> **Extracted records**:

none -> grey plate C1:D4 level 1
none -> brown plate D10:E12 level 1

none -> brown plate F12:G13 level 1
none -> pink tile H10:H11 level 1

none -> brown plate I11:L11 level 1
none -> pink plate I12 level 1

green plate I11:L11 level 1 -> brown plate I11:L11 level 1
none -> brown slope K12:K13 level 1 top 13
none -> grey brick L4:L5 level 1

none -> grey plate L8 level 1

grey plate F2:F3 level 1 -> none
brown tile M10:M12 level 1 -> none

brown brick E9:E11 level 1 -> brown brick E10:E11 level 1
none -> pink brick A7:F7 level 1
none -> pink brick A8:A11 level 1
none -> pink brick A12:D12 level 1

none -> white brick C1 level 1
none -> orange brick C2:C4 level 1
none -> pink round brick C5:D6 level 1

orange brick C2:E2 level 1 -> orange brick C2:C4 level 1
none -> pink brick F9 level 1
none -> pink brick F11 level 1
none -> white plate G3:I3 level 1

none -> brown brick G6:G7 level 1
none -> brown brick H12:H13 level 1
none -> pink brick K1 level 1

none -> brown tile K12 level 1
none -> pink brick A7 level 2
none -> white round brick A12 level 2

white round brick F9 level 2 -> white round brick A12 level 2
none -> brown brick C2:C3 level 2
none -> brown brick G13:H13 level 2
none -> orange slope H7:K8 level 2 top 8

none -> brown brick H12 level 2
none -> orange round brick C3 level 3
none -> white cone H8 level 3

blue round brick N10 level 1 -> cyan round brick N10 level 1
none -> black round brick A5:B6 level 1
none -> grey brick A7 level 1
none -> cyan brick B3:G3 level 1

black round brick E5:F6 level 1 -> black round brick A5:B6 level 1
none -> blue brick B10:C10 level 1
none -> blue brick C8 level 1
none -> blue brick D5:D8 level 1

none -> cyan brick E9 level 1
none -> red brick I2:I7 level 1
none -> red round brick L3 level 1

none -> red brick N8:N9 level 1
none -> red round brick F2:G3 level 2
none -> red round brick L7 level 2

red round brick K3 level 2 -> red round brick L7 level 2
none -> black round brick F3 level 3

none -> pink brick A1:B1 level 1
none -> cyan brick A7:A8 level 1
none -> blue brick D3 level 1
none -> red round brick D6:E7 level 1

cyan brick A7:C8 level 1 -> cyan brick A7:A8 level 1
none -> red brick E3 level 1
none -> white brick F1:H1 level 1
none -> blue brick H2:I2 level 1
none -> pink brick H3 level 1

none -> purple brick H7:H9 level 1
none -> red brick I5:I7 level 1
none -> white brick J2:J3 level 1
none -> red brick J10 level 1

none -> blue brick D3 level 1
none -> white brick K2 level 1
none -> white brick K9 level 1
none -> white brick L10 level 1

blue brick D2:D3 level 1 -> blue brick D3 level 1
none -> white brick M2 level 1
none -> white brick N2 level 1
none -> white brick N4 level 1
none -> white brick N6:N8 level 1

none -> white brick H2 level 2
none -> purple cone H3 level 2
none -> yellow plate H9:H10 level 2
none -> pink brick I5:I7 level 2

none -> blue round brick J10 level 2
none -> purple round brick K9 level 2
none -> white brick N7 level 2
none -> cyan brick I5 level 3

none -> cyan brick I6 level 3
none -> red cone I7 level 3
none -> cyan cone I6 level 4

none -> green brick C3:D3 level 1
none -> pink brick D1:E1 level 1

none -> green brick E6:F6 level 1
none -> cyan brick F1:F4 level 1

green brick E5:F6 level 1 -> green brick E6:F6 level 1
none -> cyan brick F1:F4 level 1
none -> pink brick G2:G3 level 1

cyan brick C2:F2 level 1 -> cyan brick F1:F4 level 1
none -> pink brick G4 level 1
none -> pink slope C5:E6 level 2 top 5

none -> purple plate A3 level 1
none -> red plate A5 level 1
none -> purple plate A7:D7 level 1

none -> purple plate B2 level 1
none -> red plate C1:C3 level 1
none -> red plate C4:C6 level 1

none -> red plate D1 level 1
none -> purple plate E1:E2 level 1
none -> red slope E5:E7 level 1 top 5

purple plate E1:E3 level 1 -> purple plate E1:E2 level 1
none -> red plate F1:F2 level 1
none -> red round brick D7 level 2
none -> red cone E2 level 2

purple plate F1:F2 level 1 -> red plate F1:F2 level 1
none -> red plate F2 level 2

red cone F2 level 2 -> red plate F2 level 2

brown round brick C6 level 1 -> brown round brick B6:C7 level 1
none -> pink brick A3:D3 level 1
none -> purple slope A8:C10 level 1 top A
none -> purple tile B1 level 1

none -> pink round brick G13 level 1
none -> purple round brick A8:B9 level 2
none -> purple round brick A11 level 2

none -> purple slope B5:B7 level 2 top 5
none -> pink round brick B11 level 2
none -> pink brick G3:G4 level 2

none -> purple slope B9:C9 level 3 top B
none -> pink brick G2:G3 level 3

> **Task statement**: The answer should consist only of the lines from the one with "none -> red round brick D7 level 2" to the final line of the records above, retyped word for word.

> **Solution for this problem**:
none -> red round brick D7 level 2
none -> red cone E2 level 2

purple plate F1:F2 level 1 -> red plate F1:F2 level 1
none -> red plate F2 level 2

red cone F2 level 2 -> red plate F2 level 2

brown round brick C6 level 1 -> brown round brick B6:C7 level 1
none -> pink brick A3:D3 level 1
none -> purple slope A8:C10 level 1 top A
none -> purple tile B1 level 1

none -> pink round brick G13 level 1
none -> purple round brick A8:B9 level 2
none -> purple round brick A11 level 2

none -> purple slope B5:B7 level 2 top 5
none -> pink round brick B11 level 2
none -> pink brick G3:G4 level 2

none -> purple slope B9:C9 level 3 top B
none -> pink brick G2:G3 level 3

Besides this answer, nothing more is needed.